- **AIM OF THE TASK**: Check each line of the material below for "degrees", then copy the ones that contain it.

★ ★ ★ ★ ★

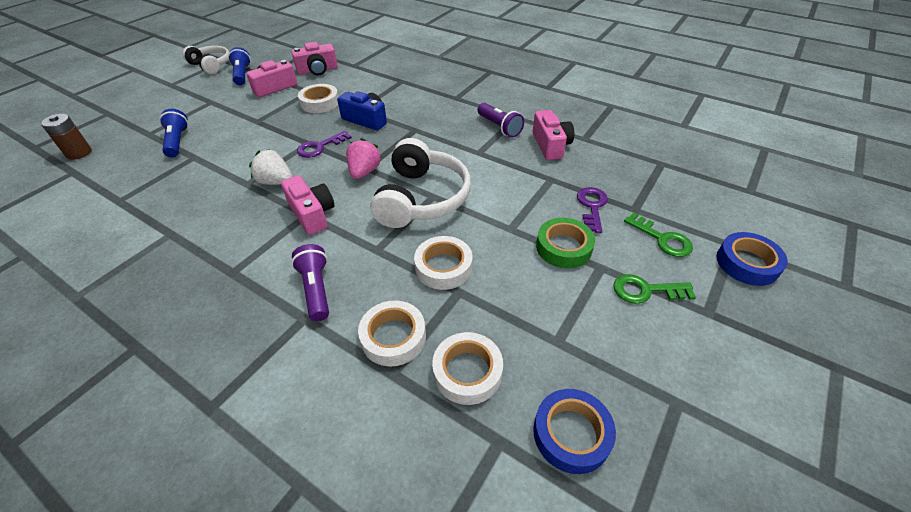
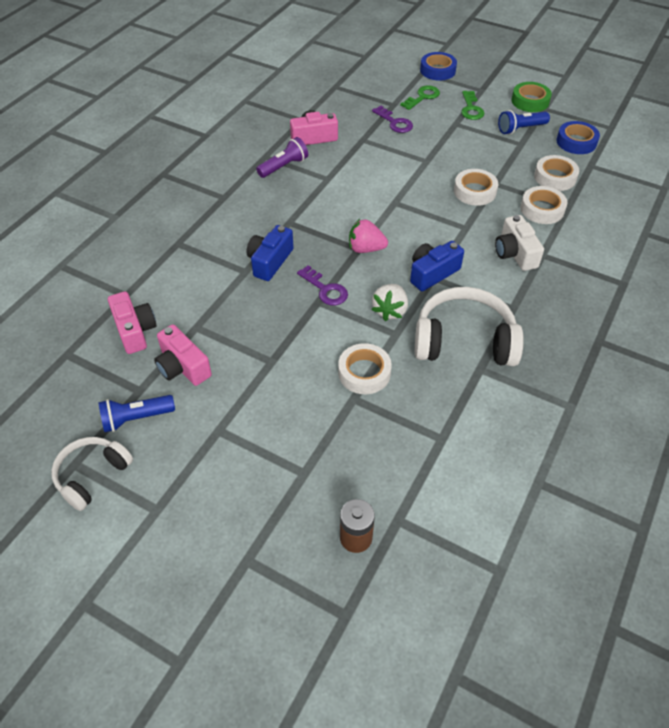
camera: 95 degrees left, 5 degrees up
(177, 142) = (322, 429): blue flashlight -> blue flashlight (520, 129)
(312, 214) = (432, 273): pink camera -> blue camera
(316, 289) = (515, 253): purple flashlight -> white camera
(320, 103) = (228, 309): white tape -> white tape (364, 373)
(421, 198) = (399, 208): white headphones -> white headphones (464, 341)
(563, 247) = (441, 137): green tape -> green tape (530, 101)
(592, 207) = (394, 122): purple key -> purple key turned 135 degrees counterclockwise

★ ★ ★ ★ ★

- **SOLVED PROBLEM**:
camera: 95 degrees left, 5 degrees up
(592, 207) = (394, 122): purple key -> purple key turned 135 degrees counterclockwise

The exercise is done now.